- _Data shown_
##########

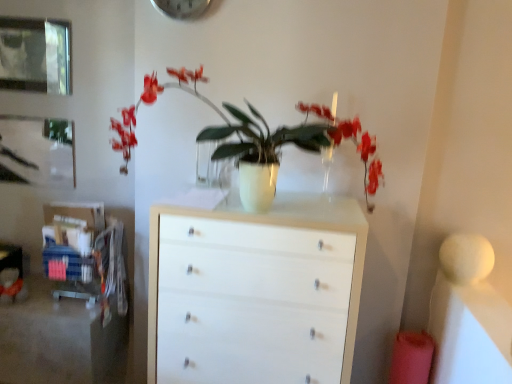
Question: Considering the relative positions of metallic silver clock at upper center and white glossy chest of drawers at center in the image provided, is metallic silver clock at upper center to the left or to the right of white glossy chest of drawers at center?

Choices:
 (A) left
 (B) right

Answer: (A)

Question: Considering their positions, is metallic silver clock at upper center located in front of or behind white glossy chest of drawers at center?

Choices:
 (A) front
 (B) behind

Answer: (B)

Question: Which object is the closest to the white glossy vase at center?

Choices:
 (A) white glossy chest of drawers at center
 (B) brushed metal picture frame at upper left, which ranks as the 1th picture frame in bottom-to-top order
 (C) metallic glass picture frame at upper left, the first picture frame viewed from the front
 (D) metallic silver clock at upper center

Answer: (A)

Question: Estimate the real-world distances between objects in this image. Which object is closer to the white glossy chest of drawers at center?

Choices:
 (A) metallic glass picture frame at upper left, the first picture frame viewed from the front
 (B) metallic silver clock at upper center
 (C) white glossy vase at center
 (D) brushed metal picture frame at upper left, which appears as the 2th picture frame when viewed from the top

Answer: (C)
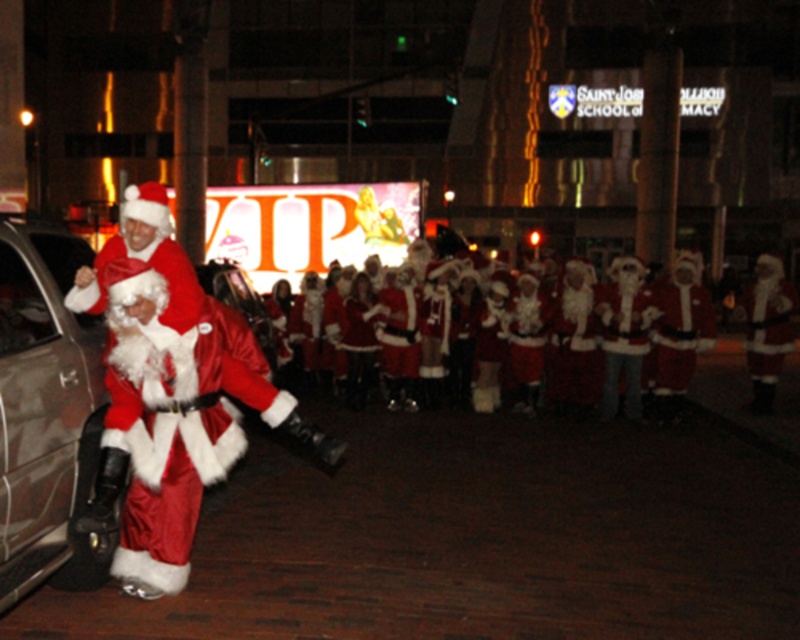
You are a photographer at the event and want to capture a closeup of the velvet red santa at left. According to the coordinates provided, where exactly should you aim your camera?

The velvet red santa at left is located at coordinates point [168,397].

You are a photographer trying to capture a clear shot of the velvet red santa at left and the metallic gray car at left. Based on their positions, which one is closer to the camera?

Result: The velvet red santa at left is positioned over the metallic gray car at left, so the velvet red santa at left is closer to the camera.

You are standing at point (158,502) and want to take a photo of the Santas in the background. The camera you have can focus on subjects up to 5 meters away. Will the camera be able to capture the Santas clearly?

##########

- _Problem statement_
Convert every line of the entries above into a Markdown table with the columns "Index" and "Content", numbering rows from 1. Skip blank lines and the picture placeholders.

- _Response_
| Index | Content |
|---|---|
| 1 | Question: Considering the relative positions of metallic silver clock at upper center and white glossy chest of drawers at center in the image provided, is metallic silver clock at upper center to the left or to the right of white glossy chest of drawers at center? |
| 2 | Choices: |
| 3 |  (A) left |
| 4 |  (B) right |
| 5 | Answer: (A) |
| 6 | Question: Considering their positions, is metallic silver clock at upper center located in front of or behind white glossy chest of drawers at center? |
| 7 | Choices: |
| 8 |  (A) front |
| 9 |  (B) behind |
| 10 | Answer: (B) |
| 11 | Question: Which object is the closest to the white glossy vase at center? |
| 12 | Choices: |
| 13 |  (A) white glossy chest of drawers at center |
| 14 |  (B) brushed metal picture frame at upper left, which ranks as the 1th picture frame in bottom-to-top order |
| 15 |  (C) metallic glass picture frame at upper left, the first picture frame viewed from the front |
| 16 |  (D) metallic silver clock at upper center |
| 17 | Answer: (A) |
| 18 | Question: Estimate the real-world distances between objects in this image. Which object is closer to the white glossy chest of drawers at center? |
| 19 | Choices: |
| 20 |  (A) metallic glass picture frame at upper left, the first picture frame viewed from the front |
| 21 |  (B) metallic silver clock at upper center |
| 22 |  (C) white glossy vase at center |
| 23 |  (D) brushed metal picture frame at upper left, which appears as the 2th picture frame when viewed from the top |
| 24 | Answer: (C) |
| 25 | You are a photographer at the event and want to capture a closeup of the velvet red santa at left. According to the coordinates provided, where exactly should you aim your camera? |
| 26 | The velvet red santa at left is located at coordinates point [168,397]. |
| 27 | You are a photographer trying to capture a clear shot of the velvet red santa at left and the metallic gray car at left. Based on their positions, which one is closer to the camera? |
| 28 | Result: The velvet red santa at left is positioned over the metallic gray car at left, so the velvet red santa at left is closer to the camera. |
| 29 | You are standing at point (158,502) and want to take a photo of the Santas in the background. The camera you have can focus on subjects up to 5 meters away. Will the camera be able to capture the Santas clearly? |